- Dataset excerpts -
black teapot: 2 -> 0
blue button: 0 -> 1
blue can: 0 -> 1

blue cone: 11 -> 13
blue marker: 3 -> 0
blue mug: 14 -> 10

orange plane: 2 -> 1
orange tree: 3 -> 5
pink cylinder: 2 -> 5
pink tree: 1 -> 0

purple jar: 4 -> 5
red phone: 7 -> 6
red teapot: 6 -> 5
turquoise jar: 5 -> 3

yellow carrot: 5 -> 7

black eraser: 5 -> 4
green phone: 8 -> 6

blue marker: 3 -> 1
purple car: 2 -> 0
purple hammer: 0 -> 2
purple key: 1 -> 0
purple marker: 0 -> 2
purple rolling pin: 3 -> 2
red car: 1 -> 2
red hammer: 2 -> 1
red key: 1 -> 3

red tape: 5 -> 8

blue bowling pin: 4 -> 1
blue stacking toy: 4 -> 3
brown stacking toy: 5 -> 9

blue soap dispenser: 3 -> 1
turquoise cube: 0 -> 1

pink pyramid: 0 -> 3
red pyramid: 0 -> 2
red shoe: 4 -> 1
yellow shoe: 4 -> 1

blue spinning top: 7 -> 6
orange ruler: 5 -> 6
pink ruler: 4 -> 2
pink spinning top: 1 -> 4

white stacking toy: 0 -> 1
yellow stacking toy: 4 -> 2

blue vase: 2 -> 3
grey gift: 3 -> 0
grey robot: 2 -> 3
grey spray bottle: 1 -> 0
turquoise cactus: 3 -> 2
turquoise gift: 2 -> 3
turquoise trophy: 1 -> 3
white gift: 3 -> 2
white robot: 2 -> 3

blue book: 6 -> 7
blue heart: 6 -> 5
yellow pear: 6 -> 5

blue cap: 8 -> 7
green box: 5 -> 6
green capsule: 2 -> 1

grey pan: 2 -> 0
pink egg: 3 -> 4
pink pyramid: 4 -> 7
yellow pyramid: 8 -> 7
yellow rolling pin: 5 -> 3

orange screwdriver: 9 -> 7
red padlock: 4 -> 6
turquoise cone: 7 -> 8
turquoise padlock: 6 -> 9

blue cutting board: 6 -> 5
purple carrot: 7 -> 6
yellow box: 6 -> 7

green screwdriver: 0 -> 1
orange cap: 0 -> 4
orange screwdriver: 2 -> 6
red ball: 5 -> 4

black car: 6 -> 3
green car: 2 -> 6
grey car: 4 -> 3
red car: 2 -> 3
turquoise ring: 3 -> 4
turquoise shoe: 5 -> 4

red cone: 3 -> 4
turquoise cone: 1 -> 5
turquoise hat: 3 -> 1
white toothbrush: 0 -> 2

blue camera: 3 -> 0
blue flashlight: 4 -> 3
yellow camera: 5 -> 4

- Your assignment -
Set down exactly what runs from the line containing "yellow pyramid: 8 -> 7" through the last line above, both lines included.

- Response area -
yellow pyramid: 8 -> 7
yellow rolling pin: 5 -> 3

orange screwdriver: 9 -> 7
red padlock: 4 -> 6
turquoise cone: 7 -> 8
turquoise padlock: 6 -> 9

blue cutting board: 6 -> 5
purple carrot: 7 -> 6
yellow box: 6 -> 7

green screwdriver: 0 -> 1
orange cap: 0 -> 4
orange screwdriver: 2 -> 6
red ball: 5 -> 4

black car: 6 -> 3
green car: 2 -> 6
grey car: 4 -> 3
red car: 2 -> 3
turquoise ring: 3 -> 4
turquoise shoe: 5 -> 4

red cone: 3 -> 4
turquoise cone: 1 -> 5
turquoise hat: 3 -> 1
white toothbrush: 0 -> 2

blue camera: 3 -> 0
blue flashlight: 4 -> 3
yellow camera: 5 -> 4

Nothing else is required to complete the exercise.